Content revision data
——————————
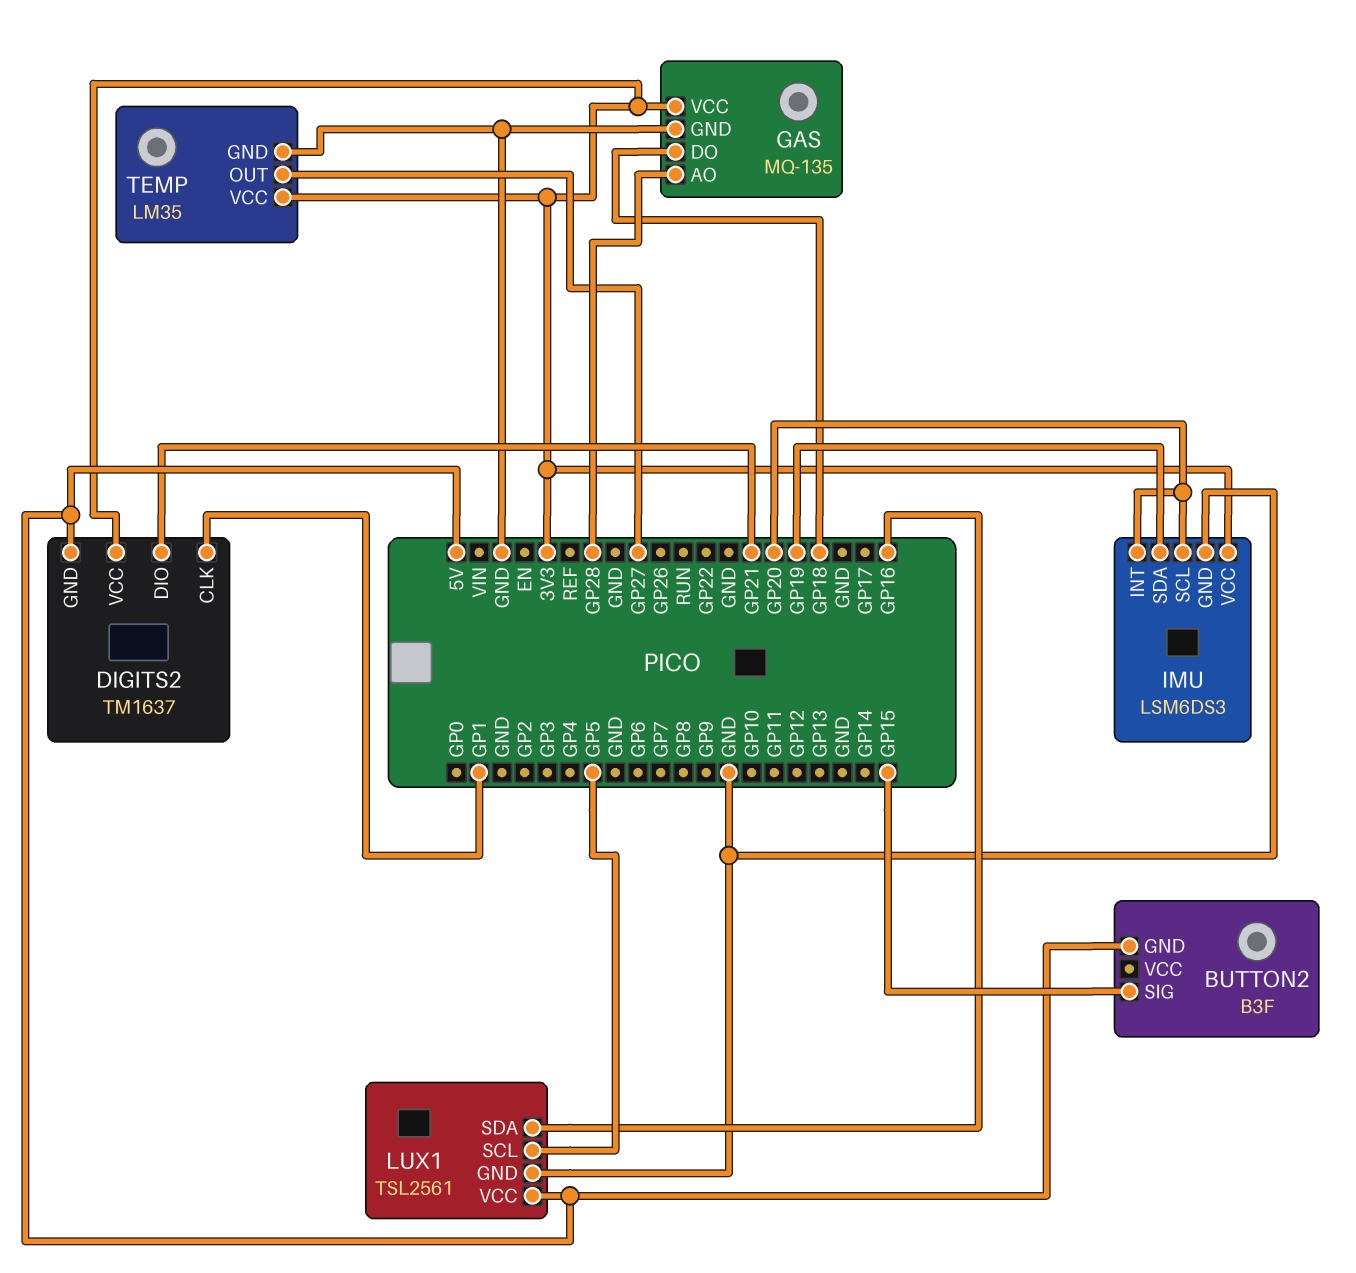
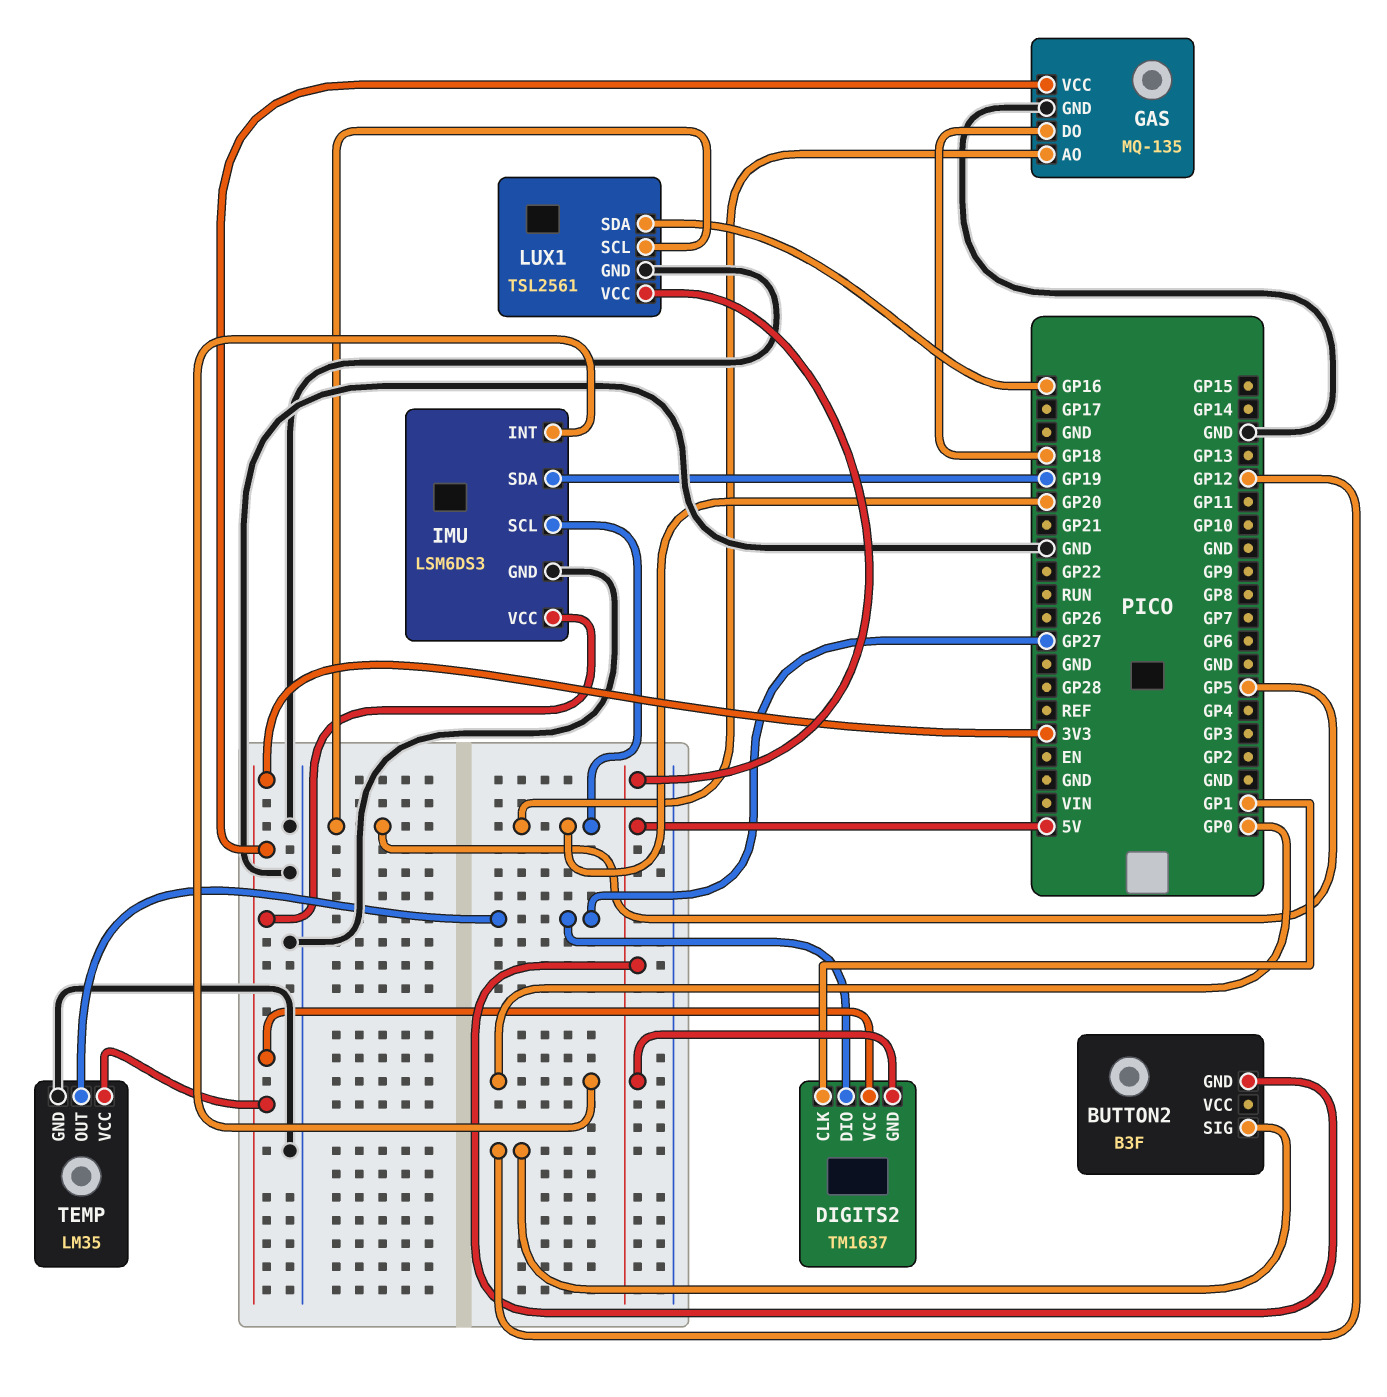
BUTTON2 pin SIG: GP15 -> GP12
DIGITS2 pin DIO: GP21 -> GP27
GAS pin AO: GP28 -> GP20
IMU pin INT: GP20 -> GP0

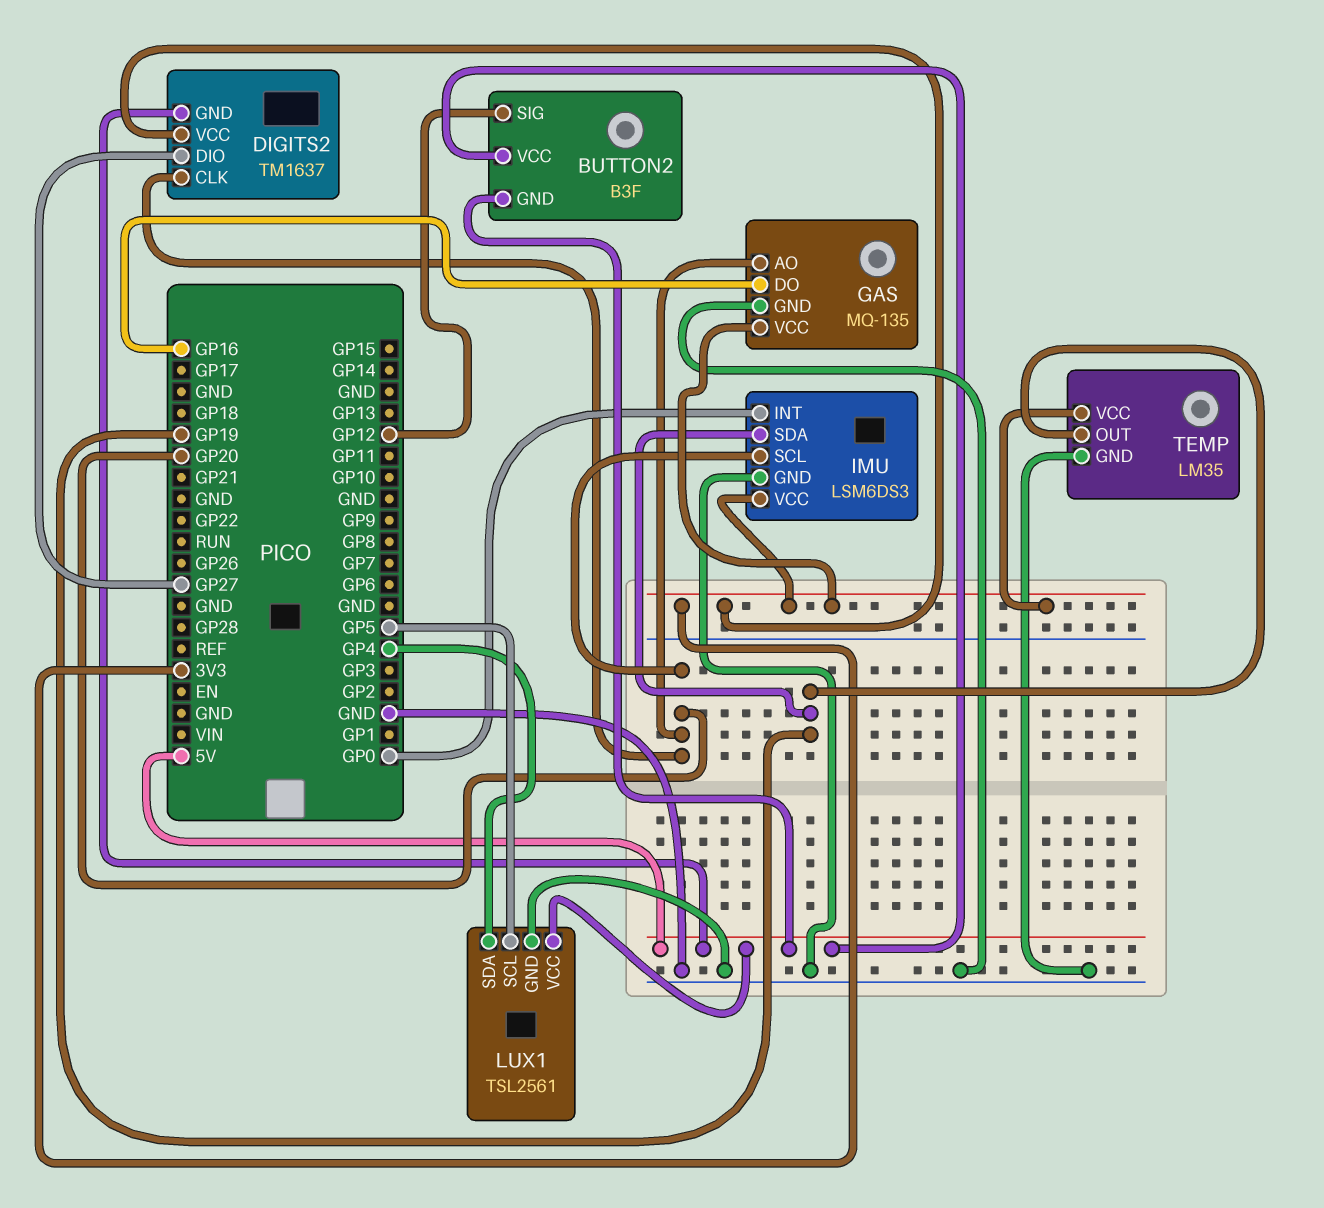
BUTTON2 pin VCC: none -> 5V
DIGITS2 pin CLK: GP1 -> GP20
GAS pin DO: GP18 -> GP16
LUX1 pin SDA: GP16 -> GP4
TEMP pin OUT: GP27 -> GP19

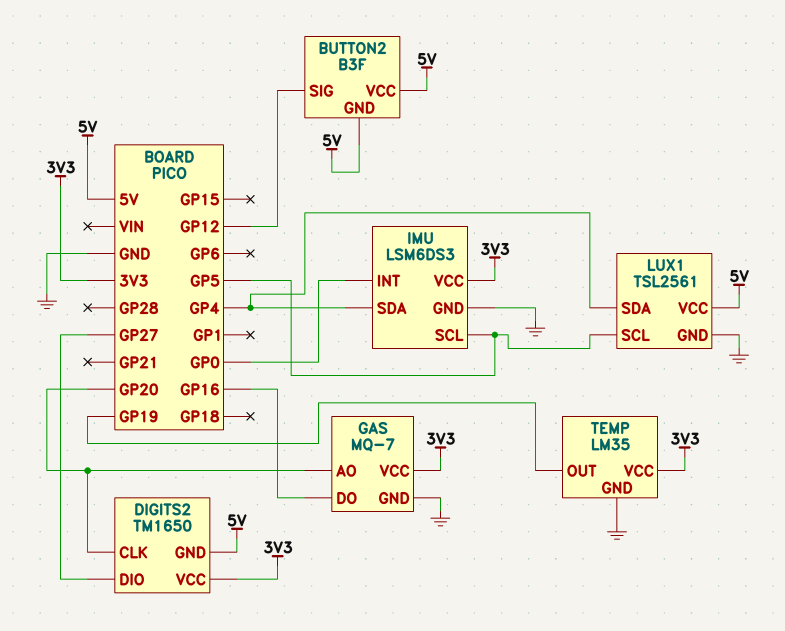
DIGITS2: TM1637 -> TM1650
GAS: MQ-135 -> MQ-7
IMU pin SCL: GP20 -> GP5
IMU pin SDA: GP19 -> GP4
——————————
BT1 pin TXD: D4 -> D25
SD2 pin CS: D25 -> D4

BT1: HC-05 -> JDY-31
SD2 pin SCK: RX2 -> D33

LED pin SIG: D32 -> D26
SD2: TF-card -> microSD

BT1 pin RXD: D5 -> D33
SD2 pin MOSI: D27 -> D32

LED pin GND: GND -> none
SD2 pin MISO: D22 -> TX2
——————————
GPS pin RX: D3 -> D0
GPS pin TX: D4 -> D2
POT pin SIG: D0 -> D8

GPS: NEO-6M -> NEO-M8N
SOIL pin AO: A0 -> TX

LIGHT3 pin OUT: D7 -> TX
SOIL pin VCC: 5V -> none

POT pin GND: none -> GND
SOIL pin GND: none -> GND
——————————
Try it >> Return exactly the lines above from the line that has "SD2 pin MOSI: D27 -> D32" through the line that has "SD2 pin MISO: D22 -> TX2", inclusive, and nothing else.

Written solution >>
SD2 pin MOSI: D27 -> D32

LED pin GND: GND -> none
SD2 pin MISO: D22 -> TX2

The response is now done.